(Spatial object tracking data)
Content starts

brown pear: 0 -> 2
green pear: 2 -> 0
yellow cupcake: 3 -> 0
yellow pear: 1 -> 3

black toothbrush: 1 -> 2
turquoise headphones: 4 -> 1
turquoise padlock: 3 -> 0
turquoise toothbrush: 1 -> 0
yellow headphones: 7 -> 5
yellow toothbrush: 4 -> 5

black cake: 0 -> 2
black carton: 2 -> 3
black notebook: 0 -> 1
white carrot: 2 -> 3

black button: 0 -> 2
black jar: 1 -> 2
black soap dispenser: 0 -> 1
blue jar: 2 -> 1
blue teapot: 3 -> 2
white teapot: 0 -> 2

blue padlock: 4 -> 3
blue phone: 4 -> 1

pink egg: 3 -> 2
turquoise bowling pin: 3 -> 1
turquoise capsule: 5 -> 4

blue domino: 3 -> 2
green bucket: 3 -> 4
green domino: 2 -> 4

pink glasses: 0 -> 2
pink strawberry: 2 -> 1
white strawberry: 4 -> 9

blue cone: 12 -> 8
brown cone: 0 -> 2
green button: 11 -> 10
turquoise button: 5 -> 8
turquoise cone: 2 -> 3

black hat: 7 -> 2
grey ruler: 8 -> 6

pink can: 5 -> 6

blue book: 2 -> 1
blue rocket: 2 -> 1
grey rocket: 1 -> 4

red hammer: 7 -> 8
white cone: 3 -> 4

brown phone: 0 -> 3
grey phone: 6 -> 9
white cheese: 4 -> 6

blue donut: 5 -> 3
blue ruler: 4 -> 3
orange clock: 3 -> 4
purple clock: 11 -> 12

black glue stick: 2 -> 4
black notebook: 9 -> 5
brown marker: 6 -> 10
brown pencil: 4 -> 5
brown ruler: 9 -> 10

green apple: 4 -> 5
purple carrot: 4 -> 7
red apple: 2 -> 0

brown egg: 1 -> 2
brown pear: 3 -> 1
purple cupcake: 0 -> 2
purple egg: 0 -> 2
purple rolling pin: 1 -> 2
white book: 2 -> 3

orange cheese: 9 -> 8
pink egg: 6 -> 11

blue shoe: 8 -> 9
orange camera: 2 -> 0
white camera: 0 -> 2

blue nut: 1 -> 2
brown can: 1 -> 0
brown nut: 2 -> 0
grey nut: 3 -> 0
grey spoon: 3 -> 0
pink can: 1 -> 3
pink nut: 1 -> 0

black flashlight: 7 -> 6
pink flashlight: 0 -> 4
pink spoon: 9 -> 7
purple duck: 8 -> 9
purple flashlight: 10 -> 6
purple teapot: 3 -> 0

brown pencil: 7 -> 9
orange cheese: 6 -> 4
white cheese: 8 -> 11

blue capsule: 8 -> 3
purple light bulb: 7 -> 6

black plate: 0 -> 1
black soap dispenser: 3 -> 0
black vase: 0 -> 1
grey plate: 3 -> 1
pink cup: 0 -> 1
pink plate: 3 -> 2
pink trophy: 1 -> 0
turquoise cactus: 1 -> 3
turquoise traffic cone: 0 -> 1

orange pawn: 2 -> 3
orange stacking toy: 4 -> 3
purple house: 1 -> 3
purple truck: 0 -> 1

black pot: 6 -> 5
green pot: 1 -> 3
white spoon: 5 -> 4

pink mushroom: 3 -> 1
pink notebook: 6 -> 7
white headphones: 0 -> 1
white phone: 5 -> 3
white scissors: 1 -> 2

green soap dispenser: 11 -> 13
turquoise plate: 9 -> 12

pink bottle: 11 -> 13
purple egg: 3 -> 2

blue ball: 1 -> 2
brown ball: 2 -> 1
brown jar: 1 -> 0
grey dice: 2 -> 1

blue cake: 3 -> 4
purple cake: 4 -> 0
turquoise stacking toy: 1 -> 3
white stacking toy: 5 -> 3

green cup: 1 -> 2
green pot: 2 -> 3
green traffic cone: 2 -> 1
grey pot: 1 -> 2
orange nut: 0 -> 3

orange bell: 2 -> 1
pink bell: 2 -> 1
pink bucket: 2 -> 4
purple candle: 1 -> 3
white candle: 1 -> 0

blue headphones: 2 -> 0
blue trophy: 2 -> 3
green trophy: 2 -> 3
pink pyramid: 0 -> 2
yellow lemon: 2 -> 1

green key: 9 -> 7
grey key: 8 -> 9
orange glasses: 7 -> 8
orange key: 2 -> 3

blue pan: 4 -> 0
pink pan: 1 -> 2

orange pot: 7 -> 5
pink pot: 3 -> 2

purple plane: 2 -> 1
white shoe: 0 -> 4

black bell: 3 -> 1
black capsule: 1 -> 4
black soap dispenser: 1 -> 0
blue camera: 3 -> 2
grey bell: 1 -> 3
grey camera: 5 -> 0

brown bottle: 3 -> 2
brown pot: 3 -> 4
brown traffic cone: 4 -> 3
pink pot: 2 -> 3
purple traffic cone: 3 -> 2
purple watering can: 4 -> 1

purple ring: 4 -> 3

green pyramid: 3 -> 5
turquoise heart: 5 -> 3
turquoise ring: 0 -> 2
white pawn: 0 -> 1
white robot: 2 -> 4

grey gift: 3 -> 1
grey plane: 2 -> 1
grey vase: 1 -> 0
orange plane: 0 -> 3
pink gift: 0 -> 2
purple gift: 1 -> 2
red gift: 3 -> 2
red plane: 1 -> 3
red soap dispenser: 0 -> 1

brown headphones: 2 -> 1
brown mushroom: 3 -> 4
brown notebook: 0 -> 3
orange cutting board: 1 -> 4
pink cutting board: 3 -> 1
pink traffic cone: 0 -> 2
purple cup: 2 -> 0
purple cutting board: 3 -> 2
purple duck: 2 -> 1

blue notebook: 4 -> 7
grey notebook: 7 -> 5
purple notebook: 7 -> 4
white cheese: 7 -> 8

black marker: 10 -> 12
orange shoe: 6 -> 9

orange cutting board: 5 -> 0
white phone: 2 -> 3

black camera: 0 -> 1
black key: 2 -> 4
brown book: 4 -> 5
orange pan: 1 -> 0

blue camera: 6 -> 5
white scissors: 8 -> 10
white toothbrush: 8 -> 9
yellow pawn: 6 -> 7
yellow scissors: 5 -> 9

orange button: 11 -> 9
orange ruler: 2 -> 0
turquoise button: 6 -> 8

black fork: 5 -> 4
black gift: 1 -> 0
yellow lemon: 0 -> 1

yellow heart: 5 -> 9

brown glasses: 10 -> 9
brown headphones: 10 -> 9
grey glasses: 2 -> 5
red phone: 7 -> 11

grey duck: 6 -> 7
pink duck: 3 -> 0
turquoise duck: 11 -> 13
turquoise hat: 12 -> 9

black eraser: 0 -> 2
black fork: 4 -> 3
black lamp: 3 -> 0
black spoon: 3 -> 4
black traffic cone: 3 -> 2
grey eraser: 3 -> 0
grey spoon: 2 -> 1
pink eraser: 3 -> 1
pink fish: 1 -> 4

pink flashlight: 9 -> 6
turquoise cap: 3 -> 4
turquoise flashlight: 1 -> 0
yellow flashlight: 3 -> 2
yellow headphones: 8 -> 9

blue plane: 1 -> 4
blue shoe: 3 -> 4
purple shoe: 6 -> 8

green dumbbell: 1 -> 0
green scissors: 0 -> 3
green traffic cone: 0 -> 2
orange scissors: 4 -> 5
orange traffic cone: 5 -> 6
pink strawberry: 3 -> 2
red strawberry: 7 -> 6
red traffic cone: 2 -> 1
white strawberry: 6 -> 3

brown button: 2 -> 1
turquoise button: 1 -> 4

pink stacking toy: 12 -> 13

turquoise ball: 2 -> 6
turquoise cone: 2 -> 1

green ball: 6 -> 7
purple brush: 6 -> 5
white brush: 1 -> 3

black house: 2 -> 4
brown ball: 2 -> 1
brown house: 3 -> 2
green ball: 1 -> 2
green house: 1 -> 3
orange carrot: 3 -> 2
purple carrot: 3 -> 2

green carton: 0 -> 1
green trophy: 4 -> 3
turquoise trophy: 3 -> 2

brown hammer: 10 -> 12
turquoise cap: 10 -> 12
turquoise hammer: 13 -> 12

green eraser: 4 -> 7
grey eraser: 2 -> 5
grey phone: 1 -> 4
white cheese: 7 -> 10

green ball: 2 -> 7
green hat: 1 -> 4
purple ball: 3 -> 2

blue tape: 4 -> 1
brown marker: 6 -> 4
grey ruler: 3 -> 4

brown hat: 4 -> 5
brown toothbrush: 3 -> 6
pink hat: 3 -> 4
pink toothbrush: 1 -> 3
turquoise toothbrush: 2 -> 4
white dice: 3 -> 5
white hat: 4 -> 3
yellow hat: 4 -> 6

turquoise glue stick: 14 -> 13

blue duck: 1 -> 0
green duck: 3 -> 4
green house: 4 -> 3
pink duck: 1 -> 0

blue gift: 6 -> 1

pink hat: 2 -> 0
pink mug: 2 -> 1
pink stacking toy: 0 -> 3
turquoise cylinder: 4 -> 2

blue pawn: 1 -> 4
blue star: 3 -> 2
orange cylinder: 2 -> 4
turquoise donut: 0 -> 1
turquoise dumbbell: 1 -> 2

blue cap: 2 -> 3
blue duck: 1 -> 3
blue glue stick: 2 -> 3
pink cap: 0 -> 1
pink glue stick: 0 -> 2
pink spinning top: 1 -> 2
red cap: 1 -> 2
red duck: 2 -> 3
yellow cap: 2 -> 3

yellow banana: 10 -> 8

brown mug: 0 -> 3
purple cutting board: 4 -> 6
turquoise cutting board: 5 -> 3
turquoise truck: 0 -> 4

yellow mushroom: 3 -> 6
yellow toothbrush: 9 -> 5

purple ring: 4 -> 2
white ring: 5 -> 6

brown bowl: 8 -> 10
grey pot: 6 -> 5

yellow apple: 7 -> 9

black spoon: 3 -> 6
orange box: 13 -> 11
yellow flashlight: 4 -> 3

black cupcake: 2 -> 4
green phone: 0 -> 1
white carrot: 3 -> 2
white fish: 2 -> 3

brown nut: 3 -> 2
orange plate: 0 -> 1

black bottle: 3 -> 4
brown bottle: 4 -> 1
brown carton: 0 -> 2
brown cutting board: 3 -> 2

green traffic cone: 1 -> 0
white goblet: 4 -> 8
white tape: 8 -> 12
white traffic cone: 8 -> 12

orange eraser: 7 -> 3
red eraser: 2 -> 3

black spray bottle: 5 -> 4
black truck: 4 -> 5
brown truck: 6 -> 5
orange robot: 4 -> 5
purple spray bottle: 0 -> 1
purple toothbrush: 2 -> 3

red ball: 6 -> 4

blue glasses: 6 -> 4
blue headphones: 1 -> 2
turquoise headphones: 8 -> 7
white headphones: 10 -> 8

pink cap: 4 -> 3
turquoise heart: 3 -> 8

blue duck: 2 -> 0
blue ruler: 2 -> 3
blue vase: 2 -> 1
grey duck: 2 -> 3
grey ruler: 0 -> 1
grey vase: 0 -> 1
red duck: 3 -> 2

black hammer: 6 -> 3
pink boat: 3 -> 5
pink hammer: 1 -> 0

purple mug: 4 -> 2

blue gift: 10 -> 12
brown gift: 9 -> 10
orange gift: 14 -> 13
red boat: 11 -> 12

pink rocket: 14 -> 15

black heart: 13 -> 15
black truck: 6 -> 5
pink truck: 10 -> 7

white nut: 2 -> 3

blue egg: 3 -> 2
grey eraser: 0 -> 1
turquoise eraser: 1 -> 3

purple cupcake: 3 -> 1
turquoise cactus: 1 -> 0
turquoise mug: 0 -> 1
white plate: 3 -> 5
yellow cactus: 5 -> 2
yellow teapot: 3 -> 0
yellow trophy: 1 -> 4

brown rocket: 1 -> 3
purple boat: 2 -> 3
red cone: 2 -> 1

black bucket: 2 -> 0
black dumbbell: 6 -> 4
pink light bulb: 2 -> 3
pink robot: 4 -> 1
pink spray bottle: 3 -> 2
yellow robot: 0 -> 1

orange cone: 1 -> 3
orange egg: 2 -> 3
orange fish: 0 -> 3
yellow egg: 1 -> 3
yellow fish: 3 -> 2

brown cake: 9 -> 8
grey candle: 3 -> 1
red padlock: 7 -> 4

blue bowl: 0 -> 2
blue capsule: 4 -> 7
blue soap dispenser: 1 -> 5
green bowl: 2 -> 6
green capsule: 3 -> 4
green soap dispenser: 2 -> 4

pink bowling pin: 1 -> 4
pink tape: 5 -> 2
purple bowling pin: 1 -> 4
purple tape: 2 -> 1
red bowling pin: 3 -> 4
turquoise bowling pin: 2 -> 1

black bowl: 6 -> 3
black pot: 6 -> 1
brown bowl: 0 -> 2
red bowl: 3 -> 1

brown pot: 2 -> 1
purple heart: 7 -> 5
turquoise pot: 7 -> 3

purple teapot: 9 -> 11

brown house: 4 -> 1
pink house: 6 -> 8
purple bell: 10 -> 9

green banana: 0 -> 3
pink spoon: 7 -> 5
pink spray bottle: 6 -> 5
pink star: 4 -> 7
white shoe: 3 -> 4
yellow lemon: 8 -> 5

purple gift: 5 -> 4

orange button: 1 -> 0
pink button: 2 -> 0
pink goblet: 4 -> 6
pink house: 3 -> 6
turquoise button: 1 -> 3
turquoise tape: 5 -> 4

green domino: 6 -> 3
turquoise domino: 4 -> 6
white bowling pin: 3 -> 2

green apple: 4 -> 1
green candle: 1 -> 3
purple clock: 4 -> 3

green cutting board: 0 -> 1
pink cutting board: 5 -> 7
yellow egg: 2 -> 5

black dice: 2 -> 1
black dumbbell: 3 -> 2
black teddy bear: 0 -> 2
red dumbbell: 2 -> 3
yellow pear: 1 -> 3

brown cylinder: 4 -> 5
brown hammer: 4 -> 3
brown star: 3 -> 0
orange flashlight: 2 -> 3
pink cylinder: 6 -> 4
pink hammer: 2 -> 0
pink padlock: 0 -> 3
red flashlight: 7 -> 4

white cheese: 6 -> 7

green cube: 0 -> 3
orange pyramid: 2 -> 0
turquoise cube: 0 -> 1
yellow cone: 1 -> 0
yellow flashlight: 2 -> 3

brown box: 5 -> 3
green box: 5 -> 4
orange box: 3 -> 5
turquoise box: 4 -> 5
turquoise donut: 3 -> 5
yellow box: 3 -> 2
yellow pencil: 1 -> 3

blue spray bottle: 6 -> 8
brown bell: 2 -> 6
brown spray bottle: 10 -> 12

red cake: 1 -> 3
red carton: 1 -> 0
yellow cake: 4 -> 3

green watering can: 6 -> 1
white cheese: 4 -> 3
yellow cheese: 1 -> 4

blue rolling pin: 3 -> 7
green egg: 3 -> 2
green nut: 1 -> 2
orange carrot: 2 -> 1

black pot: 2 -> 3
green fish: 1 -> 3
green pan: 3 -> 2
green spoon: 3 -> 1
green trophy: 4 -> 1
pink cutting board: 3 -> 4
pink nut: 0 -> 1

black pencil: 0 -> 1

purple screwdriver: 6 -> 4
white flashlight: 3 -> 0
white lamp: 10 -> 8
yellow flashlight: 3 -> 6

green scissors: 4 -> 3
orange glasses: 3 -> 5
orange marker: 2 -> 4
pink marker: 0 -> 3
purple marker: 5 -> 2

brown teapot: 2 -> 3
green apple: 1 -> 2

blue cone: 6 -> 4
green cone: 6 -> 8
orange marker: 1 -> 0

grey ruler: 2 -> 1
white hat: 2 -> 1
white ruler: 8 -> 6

Content ends

• _WORK ORDER_:
Look back at the entries above. Retype the line with "black cake: 0 -> 2", the line with "blue cone: 12 -> 8", and all lines in between.

• _TASK OUTPUT_:
black cake: 0 -> 2
black carton: 2 -> 3
black notebook: 0 -> 1
white carrot: 2 -> 3

black button: 0 -> 2
black jar: 1 -> 2
black soap dispenser: 0 -> 1
blue jar: 2 -> 1
blue teapot: 3 -> 2
white teapot: 0 -> 2

blue padlock: 4 -> 3
blue phone: 4 -> 1

pink egg: 3 -> 2
turquoise bowling pin: 3 -> 1
turquoise capsule: 5 -> 4

blue domino: 3 -> 2
green bucket: 3 -> 4
green domino: 2 -> 4

pink glasses: 0 -> 2
pink strawberry: 2 -> 1
white strawberry: 4 -> 9

blue cone: 12 -> 8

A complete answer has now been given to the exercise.